(Element and text location data)
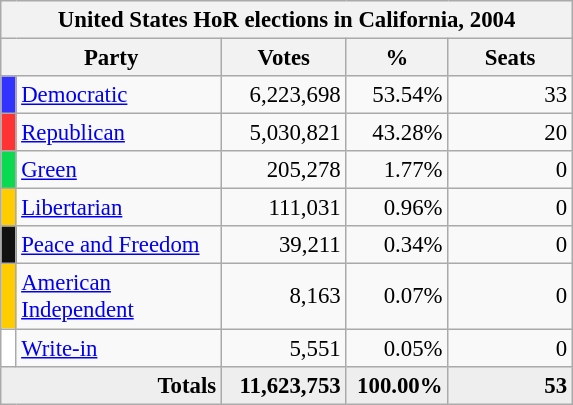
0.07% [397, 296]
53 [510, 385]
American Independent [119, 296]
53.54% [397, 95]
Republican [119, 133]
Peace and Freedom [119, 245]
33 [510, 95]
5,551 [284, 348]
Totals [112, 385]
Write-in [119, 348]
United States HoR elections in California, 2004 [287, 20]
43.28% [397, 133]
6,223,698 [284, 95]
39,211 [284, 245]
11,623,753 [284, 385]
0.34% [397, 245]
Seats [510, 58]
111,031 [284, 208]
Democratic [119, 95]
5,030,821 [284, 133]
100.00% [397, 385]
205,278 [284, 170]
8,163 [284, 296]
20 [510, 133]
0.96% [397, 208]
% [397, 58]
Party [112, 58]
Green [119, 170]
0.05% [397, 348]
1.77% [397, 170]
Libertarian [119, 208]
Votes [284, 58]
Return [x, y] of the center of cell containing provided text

* * *

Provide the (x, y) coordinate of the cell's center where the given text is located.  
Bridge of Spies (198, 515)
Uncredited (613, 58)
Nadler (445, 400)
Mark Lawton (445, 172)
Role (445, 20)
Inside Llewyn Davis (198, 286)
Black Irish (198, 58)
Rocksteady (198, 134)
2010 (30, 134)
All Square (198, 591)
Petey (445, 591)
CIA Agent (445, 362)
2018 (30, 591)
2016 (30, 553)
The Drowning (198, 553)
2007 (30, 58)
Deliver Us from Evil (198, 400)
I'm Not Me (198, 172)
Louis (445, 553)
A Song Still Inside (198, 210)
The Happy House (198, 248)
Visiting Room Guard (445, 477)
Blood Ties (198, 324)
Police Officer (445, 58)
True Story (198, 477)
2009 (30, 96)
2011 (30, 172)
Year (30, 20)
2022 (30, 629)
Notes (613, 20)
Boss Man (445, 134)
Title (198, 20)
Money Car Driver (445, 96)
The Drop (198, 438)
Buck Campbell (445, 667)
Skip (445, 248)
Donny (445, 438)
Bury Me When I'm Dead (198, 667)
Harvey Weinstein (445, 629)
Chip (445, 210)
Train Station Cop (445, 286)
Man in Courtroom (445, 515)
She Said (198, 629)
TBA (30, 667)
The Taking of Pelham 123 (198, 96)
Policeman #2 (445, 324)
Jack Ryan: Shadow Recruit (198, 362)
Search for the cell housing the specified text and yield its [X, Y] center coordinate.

# TASK GOAL:
Copy the data verbatim, starting with the line that contains "0.07% [397, 296]" and continuing through the line that contains "20 [510, 133]", both included.

# RESULT BELOW:
0.07% [397, 296]
53 [510, 385]
American Independent [119, 296]
53.54% [397, 95]
Republican [119, 133]
Peace and Freedom [119, 245]
33 [510, 95]
5,551 [284, 348]
Totals [112, 385]
Write-in [119, 348]
United States HoR elections in California, 2004 [287, 20]
43.28% [397, 133]
6,223,698 [284, 95]
39,211 [284, 245]
11,623,753 [284, 385]
0.34% [397, 245]
Seats [510, 58]
111,031 [284, 208]
Democratic [119, 95]
5,030,821 [284, 133]
100.00% [397, 385]
205,278 [284, 170]
8,163 [284, 296]
20 [510, 133]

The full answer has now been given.